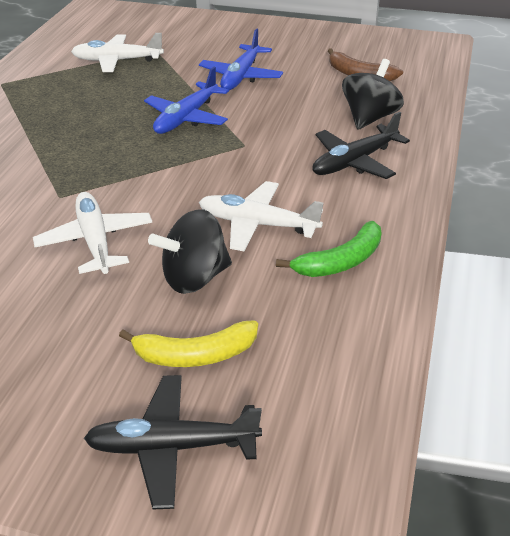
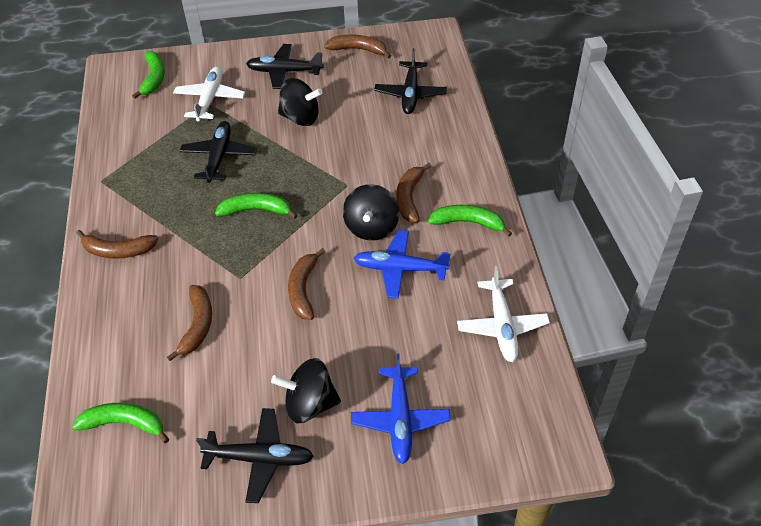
black plane: 2 -> 4
black spinning top: 2 -> 3
brown banana: 1 -> 5
green banana: 1 -> 4
white plane: 3 -> 2
yellow banana: 1 -> 0

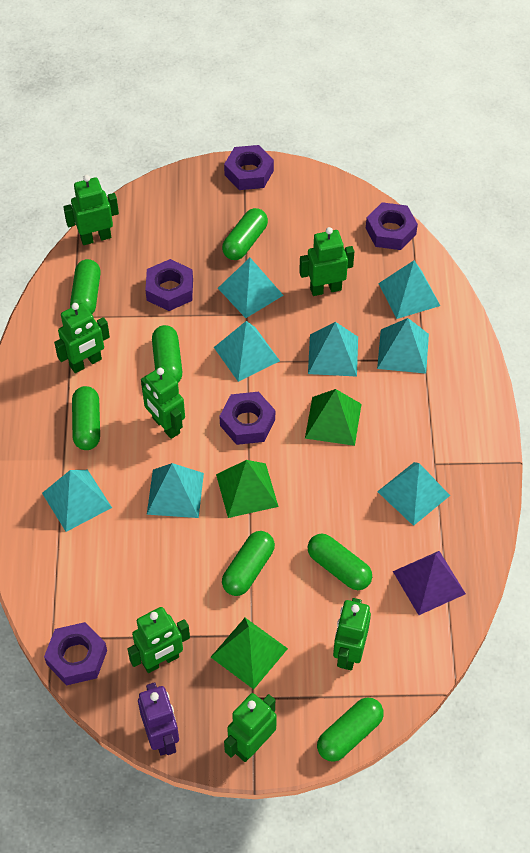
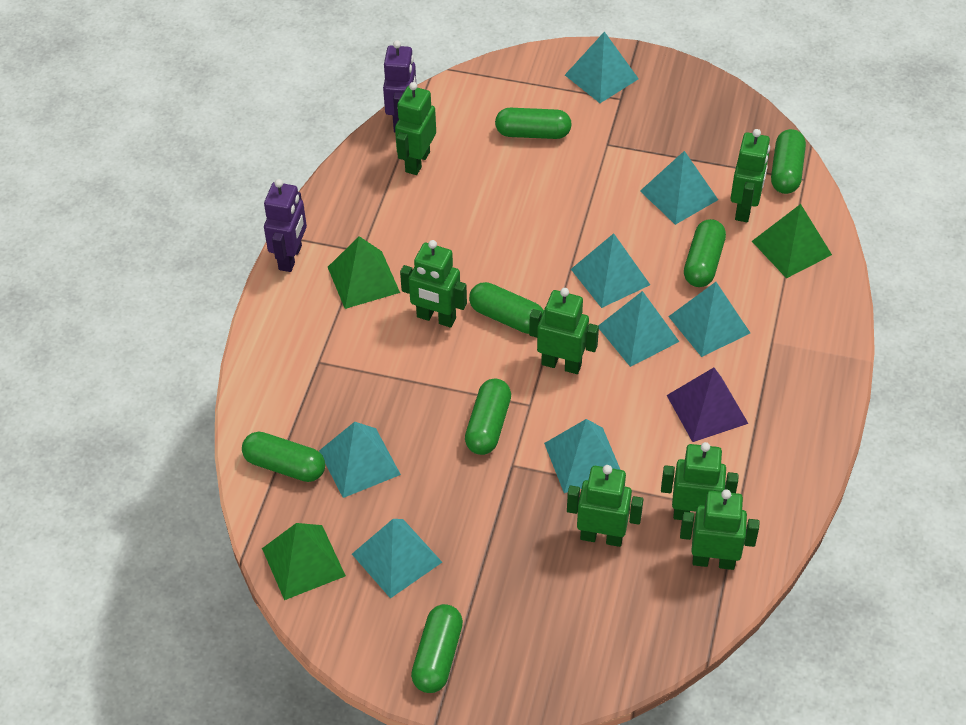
purple nut: 5 -> 0
purple robot: 1 -> 2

• _Exercise prompt_: Only the lines from the one with "green banana: 1 -> 4" through the end of the listing should be transcribed, exactly and without pictures.

• _Task response_:
green banana: 1 -> 4
white plane: 3 -> 2
yellow banana: 1 -> 0

purple nut: 5 -> 0
purple robot: 1 -> 2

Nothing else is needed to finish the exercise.